# Instruction:
Output every line of the material exactly, omitting images.

# Source material:

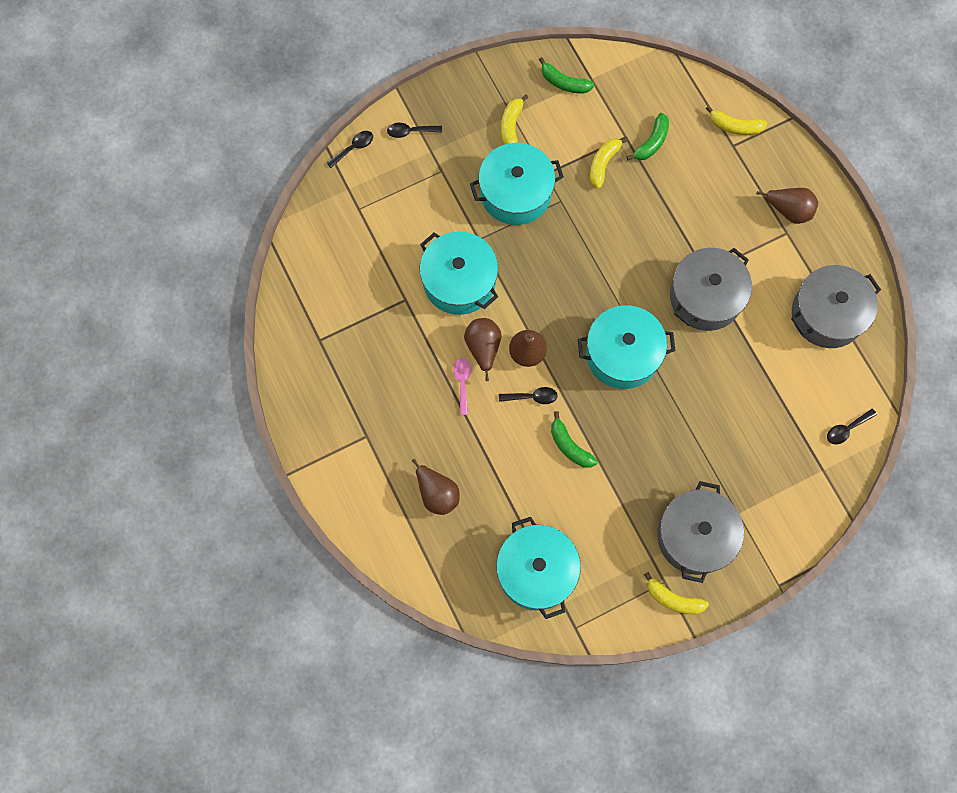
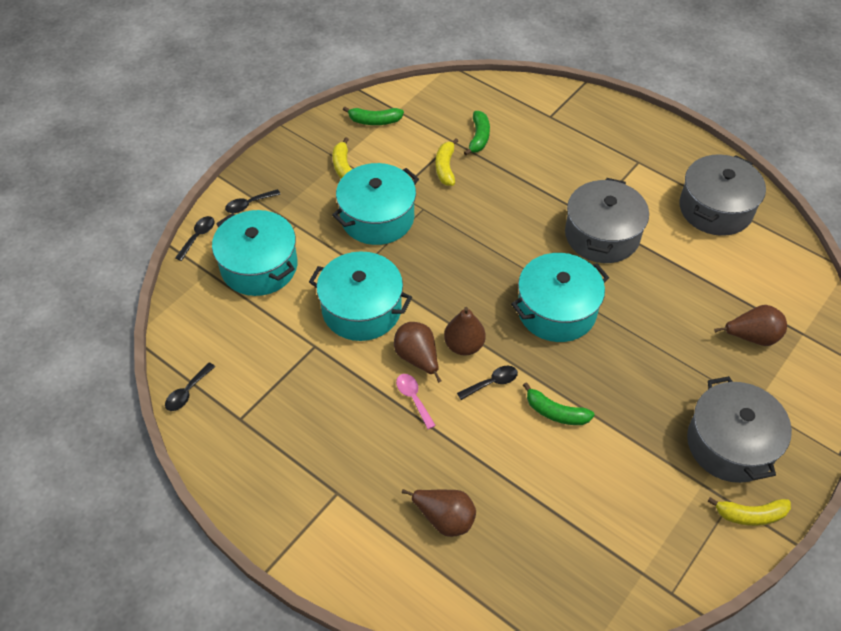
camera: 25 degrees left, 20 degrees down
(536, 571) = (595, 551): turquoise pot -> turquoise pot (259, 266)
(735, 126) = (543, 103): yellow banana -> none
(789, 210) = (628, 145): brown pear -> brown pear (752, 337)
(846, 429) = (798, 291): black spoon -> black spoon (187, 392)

# Response area:
camera: 25 degrees left, 20 degrees down
(536, 571) = (595, 551): turquoise pot -> turquoise pot (259, 266)
(735, 126) = (543, 103): yellow banana -> none
(789, 210) = (628, 145): brown pear -> brown pear (752, 337)
(846, 429) = (798, 291): black spoon -> black spoon (187, 392)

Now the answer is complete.